** Problem requirements **
Pull every line containing "PAWN" out of the listing below.

** Exercise input **
::::

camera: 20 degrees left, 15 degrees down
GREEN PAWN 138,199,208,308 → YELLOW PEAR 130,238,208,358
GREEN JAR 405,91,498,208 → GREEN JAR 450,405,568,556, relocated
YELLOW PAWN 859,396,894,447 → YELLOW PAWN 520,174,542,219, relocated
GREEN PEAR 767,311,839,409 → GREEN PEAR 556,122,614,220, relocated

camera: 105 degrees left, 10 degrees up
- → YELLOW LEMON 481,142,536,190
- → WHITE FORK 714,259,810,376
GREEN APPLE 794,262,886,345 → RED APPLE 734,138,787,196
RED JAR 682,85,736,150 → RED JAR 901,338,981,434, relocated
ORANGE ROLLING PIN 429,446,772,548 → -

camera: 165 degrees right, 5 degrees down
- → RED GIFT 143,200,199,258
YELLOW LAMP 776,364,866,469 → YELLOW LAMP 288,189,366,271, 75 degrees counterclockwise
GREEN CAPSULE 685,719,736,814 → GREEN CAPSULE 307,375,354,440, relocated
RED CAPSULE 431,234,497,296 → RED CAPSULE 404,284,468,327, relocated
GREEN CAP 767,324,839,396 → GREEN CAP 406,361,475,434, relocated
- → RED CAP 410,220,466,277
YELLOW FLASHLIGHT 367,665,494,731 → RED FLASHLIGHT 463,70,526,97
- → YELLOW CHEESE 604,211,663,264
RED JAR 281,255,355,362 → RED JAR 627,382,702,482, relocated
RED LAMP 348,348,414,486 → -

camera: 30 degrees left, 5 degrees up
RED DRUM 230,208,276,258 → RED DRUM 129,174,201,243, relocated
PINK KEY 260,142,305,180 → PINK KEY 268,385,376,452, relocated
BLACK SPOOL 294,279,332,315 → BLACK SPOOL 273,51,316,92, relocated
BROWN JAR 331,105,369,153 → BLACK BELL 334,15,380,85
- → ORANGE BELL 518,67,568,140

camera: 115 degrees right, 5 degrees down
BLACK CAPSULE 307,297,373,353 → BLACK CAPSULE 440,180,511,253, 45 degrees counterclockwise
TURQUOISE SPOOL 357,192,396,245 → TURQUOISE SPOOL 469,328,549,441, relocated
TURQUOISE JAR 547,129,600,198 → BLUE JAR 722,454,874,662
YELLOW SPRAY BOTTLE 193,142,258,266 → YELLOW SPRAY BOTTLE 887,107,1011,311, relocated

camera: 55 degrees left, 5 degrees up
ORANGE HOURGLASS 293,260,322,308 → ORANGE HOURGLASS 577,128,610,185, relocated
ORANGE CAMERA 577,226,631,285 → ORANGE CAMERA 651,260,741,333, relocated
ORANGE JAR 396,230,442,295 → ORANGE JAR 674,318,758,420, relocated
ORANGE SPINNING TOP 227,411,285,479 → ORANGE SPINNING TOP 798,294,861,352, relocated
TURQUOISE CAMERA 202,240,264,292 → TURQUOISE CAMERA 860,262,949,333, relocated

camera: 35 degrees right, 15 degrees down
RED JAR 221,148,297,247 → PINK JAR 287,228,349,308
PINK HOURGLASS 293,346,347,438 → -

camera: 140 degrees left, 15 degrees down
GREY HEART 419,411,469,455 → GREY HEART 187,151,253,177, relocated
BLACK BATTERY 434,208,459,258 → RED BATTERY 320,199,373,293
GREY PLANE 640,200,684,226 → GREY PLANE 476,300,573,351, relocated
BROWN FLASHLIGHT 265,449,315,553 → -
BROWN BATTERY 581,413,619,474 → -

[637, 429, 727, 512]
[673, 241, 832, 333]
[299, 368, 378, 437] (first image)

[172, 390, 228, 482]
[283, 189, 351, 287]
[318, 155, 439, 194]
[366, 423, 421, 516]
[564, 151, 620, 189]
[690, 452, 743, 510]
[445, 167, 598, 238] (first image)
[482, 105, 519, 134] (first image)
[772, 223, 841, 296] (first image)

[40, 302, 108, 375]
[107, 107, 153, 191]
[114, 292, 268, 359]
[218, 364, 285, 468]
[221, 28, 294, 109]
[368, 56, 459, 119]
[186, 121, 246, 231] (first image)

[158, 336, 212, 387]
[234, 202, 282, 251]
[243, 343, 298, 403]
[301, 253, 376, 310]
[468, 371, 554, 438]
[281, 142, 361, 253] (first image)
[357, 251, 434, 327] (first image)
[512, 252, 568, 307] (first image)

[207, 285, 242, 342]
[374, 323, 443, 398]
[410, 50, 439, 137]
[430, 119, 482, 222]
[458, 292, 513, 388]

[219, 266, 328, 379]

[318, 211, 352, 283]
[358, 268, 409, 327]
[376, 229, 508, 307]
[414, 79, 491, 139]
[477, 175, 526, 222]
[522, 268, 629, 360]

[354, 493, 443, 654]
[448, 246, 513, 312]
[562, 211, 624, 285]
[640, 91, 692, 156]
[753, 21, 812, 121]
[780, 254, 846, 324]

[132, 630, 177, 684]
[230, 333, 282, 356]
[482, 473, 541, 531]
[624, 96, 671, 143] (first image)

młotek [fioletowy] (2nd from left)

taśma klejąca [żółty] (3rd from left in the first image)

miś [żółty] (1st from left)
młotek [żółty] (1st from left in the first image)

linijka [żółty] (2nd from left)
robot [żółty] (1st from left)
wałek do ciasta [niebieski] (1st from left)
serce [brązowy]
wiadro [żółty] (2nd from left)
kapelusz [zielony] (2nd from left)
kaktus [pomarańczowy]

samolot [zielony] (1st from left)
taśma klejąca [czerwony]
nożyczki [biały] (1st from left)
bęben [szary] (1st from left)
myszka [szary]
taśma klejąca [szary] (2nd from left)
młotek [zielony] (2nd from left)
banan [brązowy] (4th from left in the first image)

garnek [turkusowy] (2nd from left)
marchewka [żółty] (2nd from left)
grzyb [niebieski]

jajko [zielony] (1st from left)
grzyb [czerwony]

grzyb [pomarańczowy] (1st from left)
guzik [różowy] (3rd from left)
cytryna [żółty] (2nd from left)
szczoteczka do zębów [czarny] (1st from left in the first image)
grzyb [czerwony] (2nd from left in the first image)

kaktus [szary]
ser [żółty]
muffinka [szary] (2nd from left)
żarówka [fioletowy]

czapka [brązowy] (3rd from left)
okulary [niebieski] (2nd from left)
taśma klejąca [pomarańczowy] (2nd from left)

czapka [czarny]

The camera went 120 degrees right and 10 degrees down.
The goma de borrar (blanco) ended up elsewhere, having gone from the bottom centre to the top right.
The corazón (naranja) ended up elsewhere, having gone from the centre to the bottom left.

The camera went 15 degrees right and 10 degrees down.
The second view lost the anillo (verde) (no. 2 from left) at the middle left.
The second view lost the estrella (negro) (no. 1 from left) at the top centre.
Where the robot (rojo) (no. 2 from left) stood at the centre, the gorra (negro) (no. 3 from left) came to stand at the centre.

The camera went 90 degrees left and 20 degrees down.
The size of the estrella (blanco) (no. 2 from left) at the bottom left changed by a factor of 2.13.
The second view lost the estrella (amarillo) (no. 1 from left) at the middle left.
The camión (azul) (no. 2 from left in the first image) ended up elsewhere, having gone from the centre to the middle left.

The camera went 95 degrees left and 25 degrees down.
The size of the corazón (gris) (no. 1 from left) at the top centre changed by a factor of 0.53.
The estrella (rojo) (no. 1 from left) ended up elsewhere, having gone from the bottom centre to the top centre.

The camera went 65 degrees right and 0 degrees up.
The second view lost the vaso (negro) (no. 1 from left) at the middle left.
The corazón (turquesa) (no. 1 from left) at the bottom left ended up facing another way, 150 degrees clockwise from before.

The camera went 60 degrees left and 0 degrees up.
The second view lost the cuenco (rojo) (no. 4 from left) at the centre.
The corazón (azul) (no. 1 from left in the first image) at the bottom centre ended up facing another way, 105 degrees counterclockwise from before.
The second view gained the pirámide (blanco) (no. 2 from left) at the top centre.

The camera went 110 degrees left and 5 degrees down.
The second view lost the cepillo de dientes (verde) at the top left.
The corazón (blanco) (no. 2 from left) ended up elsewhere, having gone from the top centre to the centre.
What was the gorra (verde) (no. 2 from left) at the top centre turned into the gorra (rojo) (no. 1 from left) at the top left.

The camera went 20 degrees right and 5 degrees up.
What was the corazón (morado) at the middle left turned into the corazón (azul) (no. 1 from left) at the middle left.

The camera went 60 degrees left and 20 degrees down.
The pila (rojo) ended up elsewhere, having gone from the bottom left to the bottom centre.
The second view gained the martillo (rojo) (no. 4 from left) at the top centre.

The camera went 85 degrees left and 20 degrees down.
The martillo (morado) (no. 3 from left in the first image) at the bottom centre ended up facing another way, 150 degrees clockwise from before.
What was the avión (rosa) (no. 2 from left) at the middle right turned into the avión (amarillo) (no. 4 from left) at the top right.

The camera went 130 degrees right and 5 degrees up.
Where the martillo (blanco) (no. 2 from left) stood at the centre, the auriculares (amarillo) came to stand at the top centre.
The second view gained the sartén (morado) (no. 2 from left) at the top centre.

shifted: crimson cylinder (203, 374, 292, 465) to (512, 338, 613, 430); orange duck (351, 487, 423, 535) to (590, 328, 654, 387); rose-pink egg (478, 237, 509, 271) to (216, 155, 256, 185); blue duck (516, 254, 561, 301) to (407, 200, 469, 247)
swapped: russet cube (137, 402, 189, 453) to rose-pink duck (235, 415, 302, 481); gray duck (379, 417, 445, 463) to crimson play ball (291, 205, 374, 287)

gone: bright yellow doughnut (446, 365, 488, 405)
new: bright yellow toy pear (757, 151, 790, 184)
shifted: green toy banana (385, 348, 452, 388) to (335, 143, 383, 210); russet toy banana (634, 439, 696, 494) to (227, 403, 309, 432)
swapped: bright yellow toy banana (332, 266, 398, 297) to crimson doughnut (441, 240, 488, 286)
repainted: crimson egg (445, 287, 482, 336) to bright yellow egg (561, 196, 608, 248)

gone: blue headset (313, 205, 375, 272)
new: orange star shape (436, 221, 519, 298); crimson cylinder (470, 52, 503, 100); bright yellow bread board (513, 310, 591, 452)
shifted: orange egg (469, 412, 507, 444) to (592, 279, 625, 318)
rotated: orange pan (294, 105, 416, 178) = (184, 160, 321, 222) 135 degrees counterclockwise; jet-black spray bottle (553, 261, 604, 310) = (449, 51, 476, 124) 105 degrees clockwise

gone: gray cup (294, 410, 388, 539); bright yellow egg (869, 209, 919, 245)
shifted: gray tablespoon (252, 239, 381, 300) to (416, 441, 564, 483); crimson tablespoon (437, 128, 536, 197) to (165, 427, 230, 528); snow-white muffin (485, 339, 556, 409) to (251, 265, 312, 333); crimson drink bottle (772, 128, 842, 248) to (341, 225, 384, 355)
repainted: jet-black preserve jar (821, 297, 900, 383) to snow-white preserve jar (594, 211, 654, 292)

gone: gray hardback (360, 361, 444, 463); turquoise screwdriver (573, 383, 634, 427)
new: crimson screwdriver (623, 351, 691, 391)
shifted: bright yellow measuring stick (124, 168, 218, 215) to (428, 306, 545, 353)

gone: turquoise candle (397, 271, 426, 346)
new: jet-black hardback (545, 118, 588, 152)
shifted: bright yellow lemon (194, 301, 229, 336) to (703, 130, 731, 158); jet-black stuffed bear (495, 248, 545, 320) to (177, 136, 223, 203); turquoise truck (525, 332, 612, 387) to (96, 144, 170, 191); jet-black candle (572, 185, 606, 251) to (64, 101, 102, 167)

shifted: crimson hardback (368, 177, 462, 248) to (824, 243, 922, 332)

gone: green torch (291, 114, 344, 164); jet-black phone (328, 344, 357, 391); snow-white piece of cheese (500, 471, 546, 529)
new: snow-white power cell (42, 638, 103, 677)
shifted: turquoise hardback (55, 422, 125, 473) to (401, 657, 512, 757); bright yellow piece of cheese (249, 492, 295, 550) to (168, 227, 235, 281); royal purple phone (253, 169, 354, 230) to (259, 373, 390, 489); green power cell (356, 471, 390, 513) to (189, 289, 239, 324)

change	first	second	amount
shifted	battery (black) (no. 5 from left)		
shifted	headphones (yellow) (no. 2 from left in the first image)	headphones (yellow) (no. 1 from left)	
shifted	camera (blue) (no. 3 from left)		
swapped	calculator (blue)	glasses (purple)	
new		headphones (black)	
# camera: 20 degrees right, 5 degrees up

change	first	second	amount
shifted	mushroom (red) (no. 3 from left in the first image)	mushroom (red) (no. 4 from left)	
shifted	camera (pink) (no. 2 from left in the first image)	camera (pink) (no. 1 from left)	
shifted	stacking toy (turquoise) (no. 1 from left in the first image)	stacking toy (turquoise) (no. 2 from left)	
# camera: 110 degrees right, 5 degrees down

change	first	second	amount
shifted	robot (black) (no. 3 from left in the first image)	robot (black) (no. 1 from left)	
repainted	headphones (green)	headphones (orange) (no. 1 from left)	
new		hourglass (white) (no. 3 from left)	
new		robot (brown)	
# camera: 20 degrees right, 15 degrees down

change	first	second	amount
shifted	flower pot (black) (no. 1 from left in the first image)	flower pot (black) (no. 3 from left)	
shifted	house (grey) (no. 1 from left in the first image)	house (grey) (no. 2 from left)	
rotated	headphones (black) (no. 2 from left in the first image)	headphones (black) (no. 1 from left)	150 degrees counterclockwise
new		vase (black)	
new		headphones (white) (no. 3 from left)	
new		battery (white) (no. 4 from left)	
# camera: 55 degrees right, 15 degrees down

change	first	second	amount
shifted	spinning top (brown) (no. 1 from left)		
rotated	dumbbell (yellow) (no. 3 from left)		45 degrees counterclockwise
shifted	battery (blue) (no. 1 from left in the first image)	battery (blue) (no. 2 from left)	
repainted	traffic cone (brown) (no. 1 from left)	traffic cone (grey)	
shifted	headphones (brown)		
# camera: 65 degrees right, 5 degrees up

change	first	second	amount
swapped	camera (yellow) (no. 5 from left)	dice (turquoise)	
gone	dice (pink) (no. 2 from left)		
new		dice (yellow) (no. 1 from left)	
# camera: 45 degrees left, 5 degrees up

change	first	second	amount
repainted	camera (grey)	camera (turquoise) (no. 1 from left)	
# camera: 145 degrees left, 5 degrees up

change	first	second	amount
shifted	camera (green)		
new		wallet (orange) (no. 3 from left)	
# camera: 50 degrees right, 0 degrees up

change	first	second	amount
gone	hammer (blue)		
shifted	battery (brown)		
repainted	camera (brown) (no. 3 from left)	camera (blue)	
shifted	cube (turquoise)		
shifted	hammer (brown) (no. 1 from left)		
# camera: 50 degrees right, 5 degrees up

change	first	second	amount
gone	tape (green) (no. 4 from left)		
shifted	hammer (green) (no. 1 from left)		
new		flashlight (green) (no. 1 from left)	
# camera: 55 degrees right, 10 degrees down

::::

** Result for this task **
GREEN PAWN 138,199,208,308 → YELLOW PEAR 130,238,208,358
YELLOW PAWN 859,396,894,447 → YELLOW PAWN 520,174,542,219, relocated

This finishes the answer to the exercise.